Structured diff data
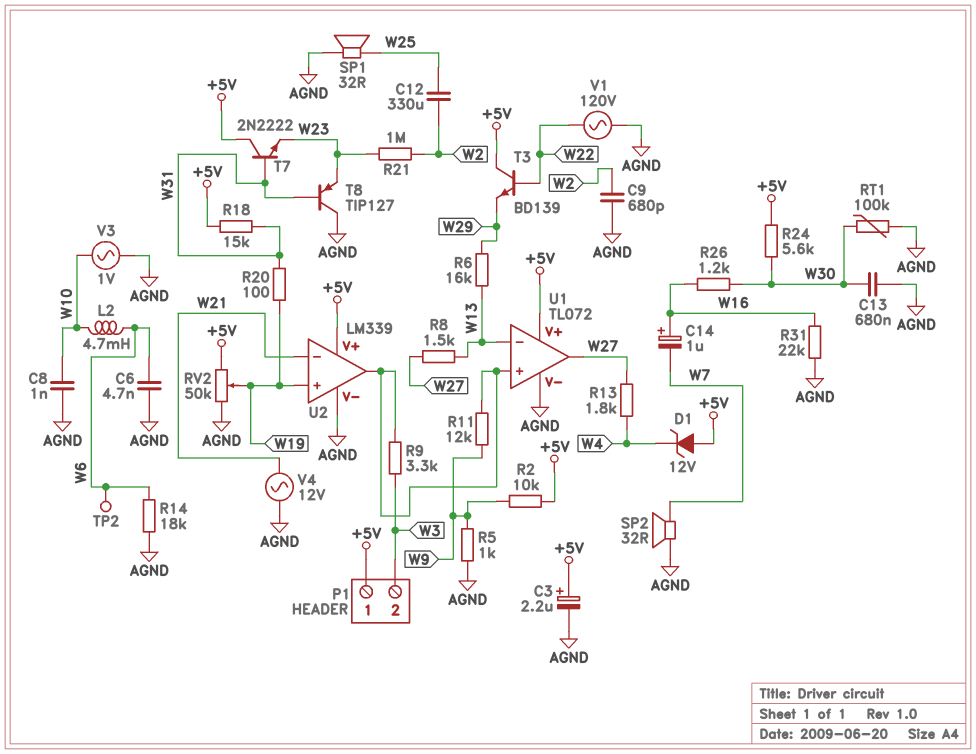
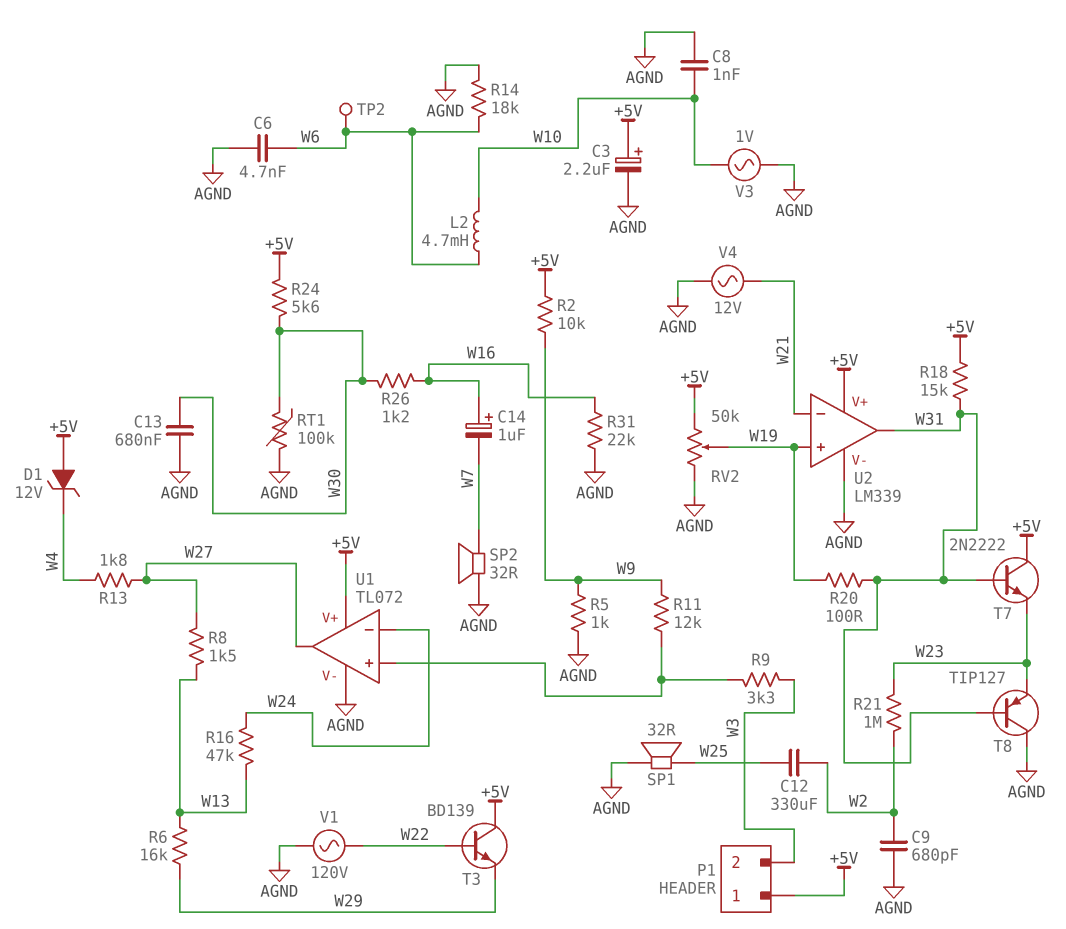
R16: none -> 47k (W13, W24)
U1 pin in-: W13 -> W24
U2 pin out: U1/in+ -> W31

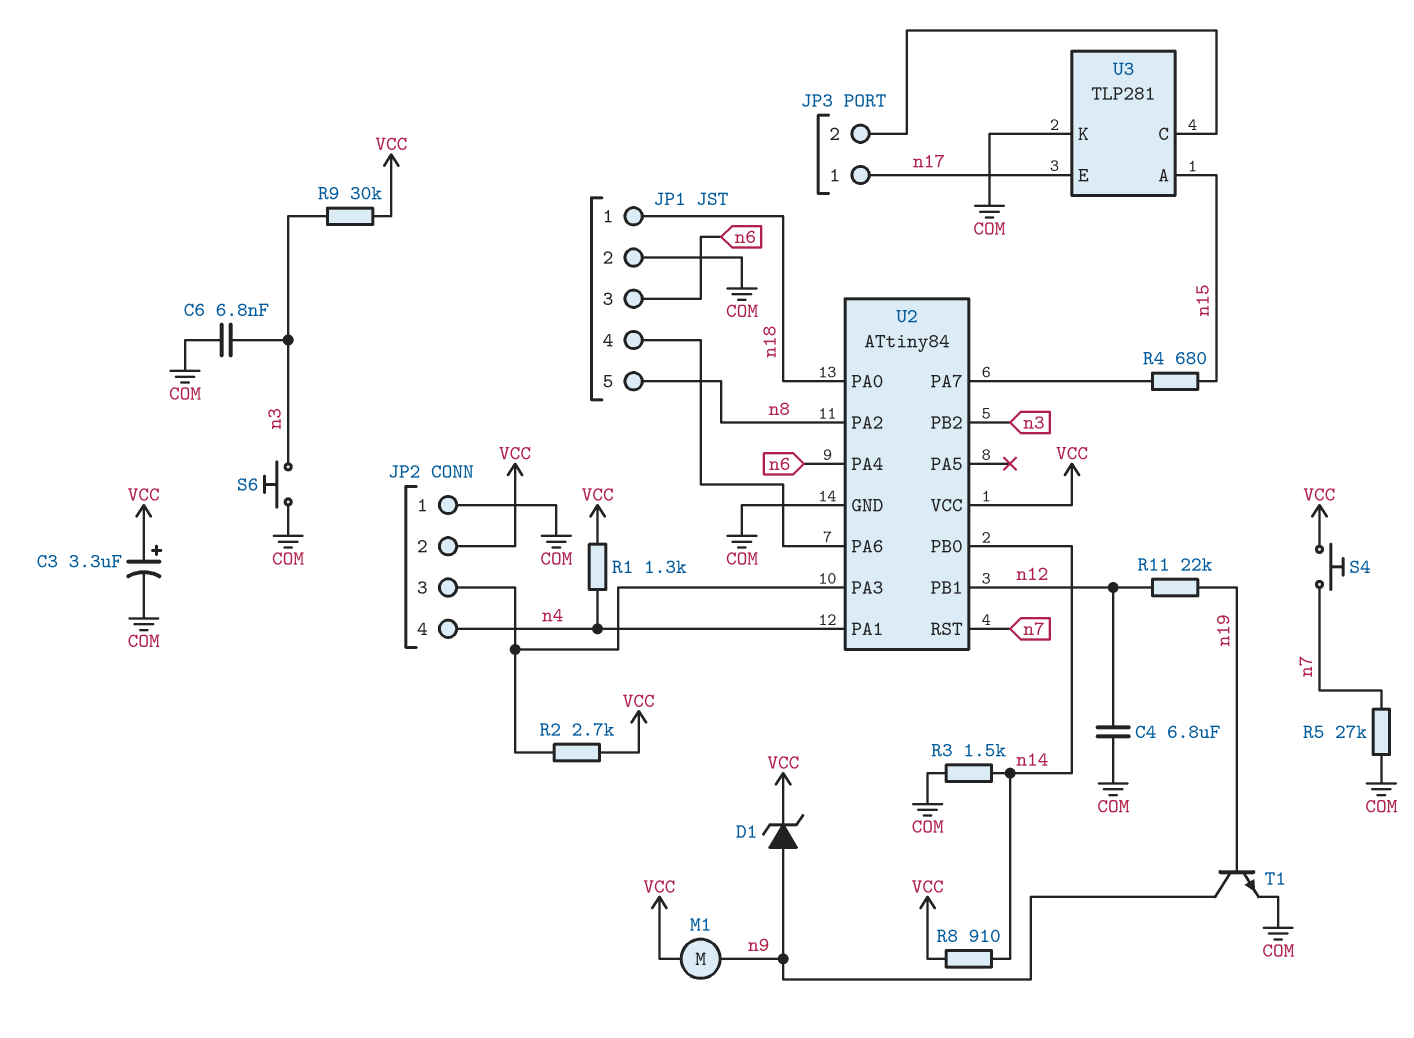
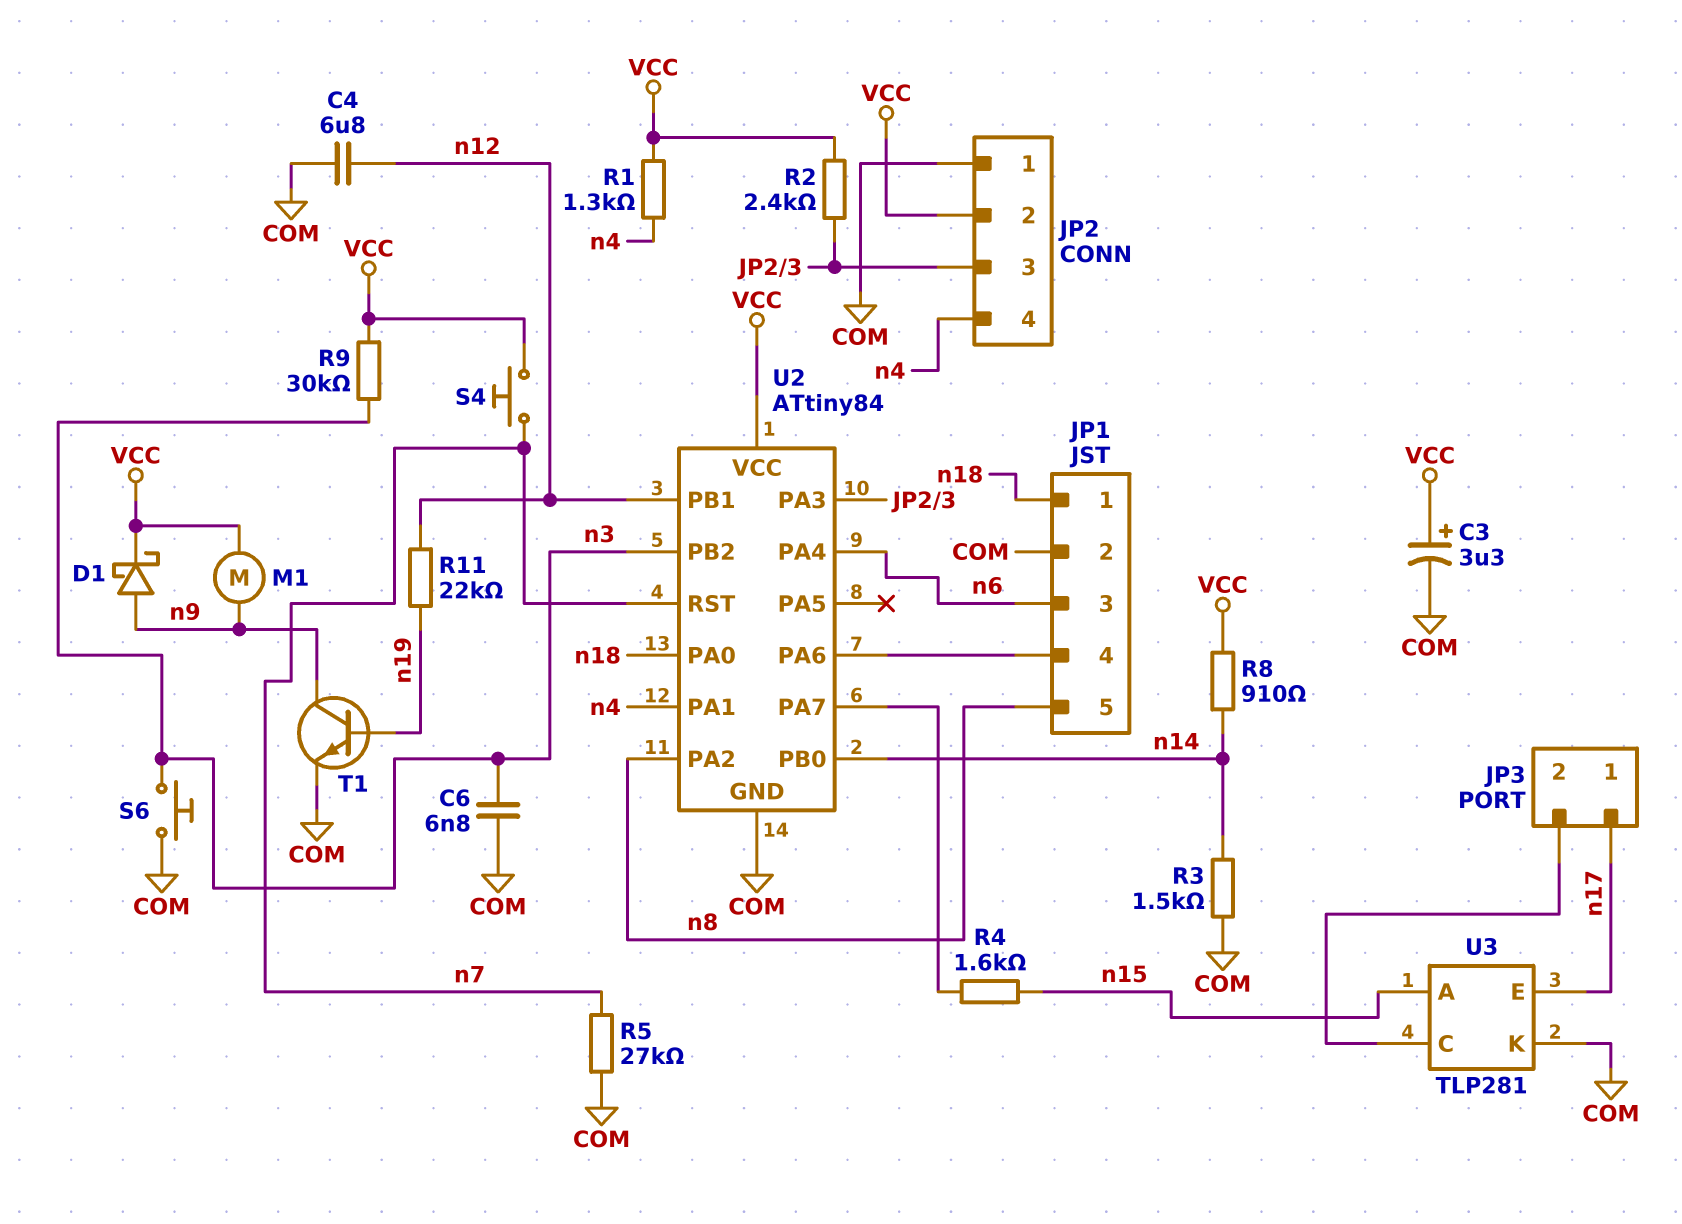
D1: zener (A n9, K VCC) -> schottky (A n9, K VCC)
R2: 2.7k (JP2/3, VCC) -> 2.4k (JP2/3, VCC)
R4: 680 (U2/PA7, n15) -> 1.6k (U2/PA7, n15)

Activity
Take every entry above and transcribe it exactly, with no pictures in the copy.

Task result
R16: none -> 47k (W13, W24)
U1 pin in-: W13 -> W24
U2 pin out: U1/in+ -> W31

D1: zener (A n9, K VCC) -> schottky (A n9, K VCC)
R2: 2.7k (JP2/3, VCC) -> 2.4k (JP2/3, VCC)
R4: 680 (U2/PA7, n15) -> 1.6k (U2/PA7, n15)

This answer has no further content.